▸ **Work item**:
The expected output is the set of lines below beginning at the one that contains "(167, 177) = (415, 369): white" and ending at the final line, reproduced exactly.

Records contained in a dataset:
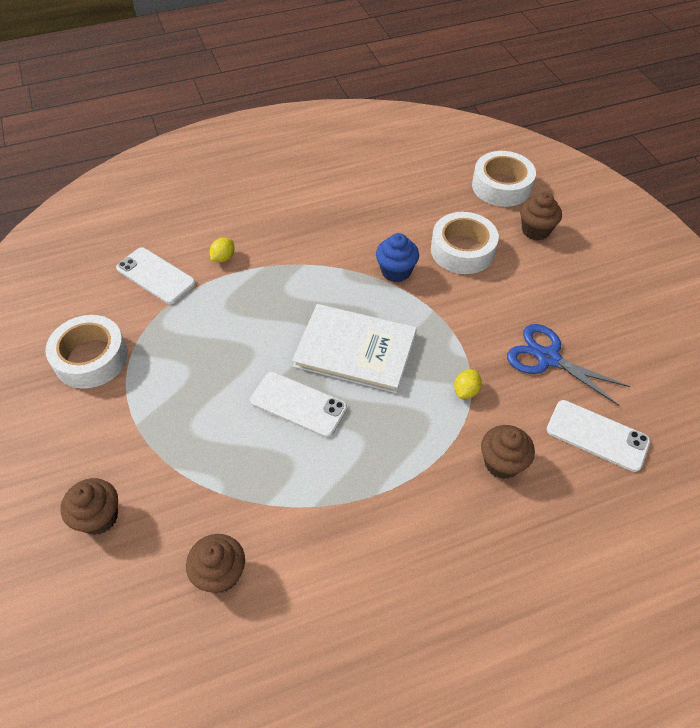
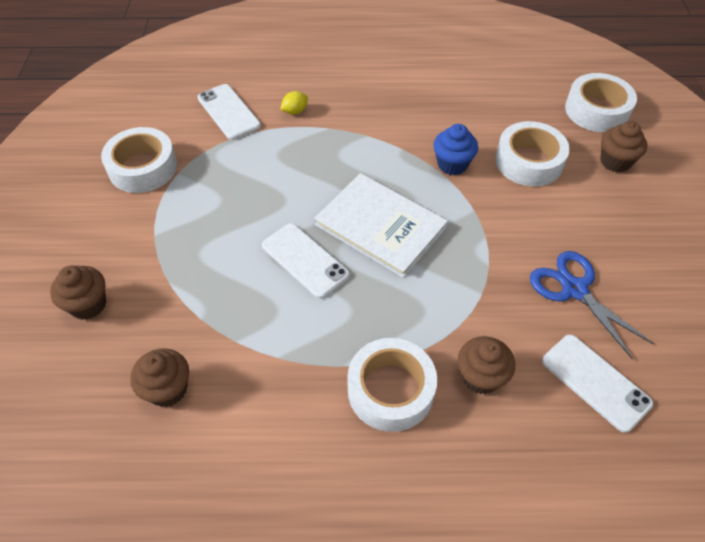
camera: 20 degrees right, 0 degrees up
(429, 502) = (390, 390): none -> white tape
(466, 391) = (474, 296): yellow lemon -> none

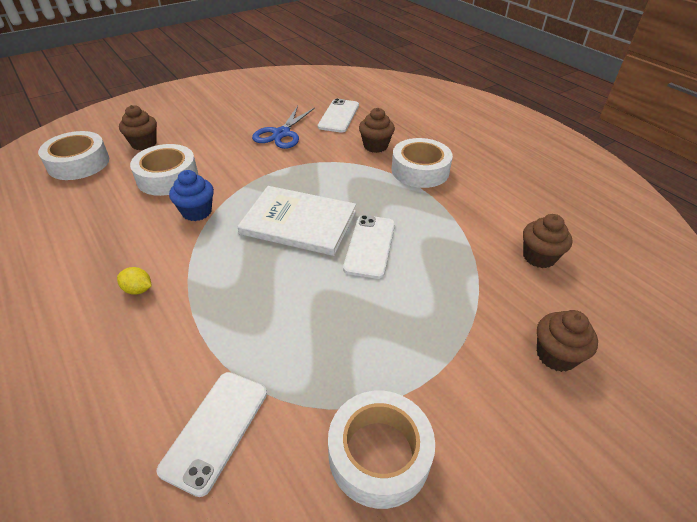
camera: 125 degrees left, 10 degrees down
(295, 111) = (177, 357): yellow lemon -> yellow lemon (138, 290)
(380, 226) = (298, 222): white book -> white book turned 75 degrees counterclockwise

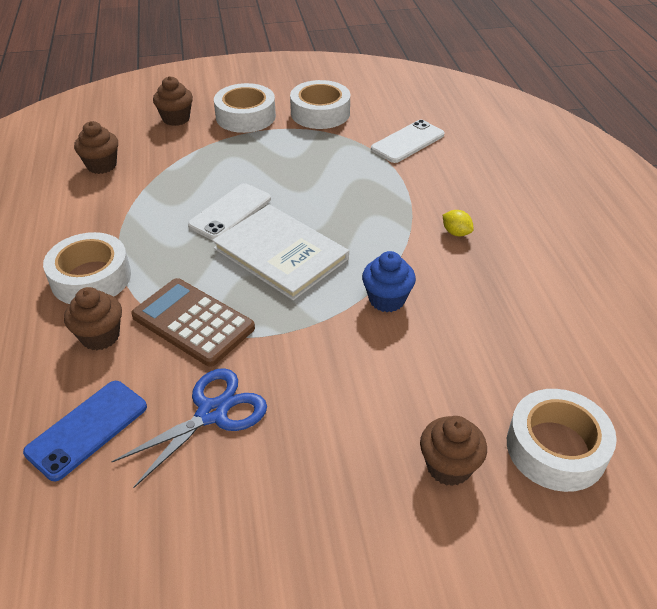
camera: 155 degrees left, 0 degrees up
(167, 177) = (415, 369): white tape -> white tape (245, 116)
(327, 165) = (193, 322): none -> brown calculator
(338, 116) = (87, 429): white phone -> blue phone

▸ **Answer box**:
(167, 177) = (415, 369): white tape -> white tape (245, 116)
(327, 165) = (193, 322): none -> brown calculator
(338, 116) = (87, 429): white phone -> blue phone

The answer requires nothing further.